**Problem description:** Print the data exactly, leaving nothing out.

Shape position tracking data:
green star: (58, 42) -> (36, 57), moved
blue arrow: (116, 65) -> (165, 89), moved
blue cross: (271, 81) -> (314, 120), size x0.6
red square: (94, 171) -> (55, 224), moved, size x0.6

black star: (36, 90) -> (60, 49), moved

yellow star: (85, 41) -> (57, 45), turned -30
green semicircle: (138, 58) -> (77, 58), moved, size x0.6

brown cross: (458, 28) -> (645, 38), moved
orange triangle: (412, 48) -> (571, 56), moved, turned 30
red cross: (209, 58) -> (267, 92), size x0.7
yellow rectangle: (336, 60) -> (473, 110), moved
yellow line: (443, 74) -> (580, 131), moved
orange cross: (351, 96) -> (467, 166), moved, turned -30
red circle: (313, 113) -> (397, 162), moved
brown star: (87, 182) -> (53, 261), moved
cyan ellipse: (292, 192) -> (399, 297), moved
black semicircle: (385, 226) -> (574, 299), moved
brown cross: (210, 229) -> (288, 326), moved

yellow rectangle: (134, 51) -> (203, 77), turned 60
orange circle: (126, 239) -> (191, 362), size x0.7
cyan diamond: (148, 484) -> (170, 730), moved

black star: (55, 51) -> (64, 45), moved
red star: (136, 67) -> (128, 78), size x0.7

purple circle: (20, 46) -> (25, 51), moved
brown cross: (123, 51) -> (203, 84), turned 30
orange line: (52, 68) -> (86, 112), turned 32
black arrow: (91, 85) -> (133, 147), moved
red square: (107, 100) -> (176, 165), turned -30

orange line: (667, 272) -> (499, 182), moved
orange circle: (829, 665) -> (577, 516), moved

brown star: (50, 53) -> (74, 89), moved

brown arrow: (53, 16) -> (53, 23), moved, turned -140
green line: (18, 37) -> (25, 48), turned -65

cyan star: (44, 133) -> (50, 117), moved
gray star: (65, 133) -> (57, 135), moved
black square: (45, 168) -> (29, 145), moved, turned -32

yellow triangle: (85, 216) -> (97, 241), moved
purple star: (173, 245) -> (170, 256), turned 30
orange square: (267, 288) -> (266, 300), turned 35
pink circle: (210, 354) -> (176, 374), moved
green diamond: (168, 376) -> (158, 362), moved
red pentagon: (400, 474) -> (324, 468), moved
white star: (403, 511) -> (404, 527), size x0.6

**Reply to the exercise:**
green star: (58, 42) -> (36, 57), moved
blue arrow: (116, 65) -> (165, 89), moved
blue cross: (271, 81) -> (314, 120), size x0.6
red square: (94, 171) -> (55, 224), moved, size x0.6

black star: (36, 90) -> (60, 49), moved

yellow star: (85, 41) -> (57, 45), turned -30
green semicircle: (138, 58) -> (77, 58), moved, size x0.6

brown cross: (458, 28) -> (645, 38), moved
orange triangle: (412, 48) -> (571, 56), moved, turned 30
red cross: (209, 58) -> (267, 92), size x0.7
yellow rectangle: (336, 60) -> (473, 110), moved
yellow line: (443, 74) -> (580, 131), moved
orange cross: (351, 96) -> (467, 166), moved, turned -30
red circle: (313, 113) -> (397, 162), moved
brown star: (87, 182) -> (53, 261), moved
cyan ellipse: (292, 192) -> (399, 297), moved
black semicircle: (385, 226) -> (574, 299), moved
brown cross: (210, 229) -> (288, 326), moved

yellow rectangle: (134, 51) -> (203, 77), turned 60
orange circle: (126, 239) -> (191, 362), size x0.7
cyan diamond: (148, 484) -> (170, 730), moved

black star: (55, 51) -> (64, 45), moved
red star: (136, 67) -> (128, 78), size x0.7

purple circle: (20, 46) -> (25, 51), moved
brown cross: (123, 51) -> (203, 84), turned 30
orange line: (52, 68) -> (86, 112), turned 32
black arrow: (91, 85) -> (133, 147), moved
red square: (107, 100) -> (176, 165), turned -30

orange line: (667, 272) -> (499, 182), moved
orange circle: (829, 665) -> (577, 516), moved

brown star: (50, 53) -> (74, 89), moved

brown arrow: (53, 16) -> (53, 23), moved, turned -140
green line: (18, 37) -> (25, 48), turned -65

cyan star: (44, 133) -> (50, 117), moved
gray star: (65, 133) -> (57, 135), moved
black square: (45, 168) -> (29, 145), moved, turned -32

yellow triangle: (85, 216) -> (97, 241), moved
purple star: (173, 245) -> (170, 256), turned 30
orange square: (267, 288) -> (266, 300), turned 35
pink circle: (210, 354) -> (176, 374), moved
green diamond: (168, 376) -> (158, 362), moved
red pentagon: (400, 474) -> (324, 468), moved
white star: (403, 511) -> (404, 527), size x0.6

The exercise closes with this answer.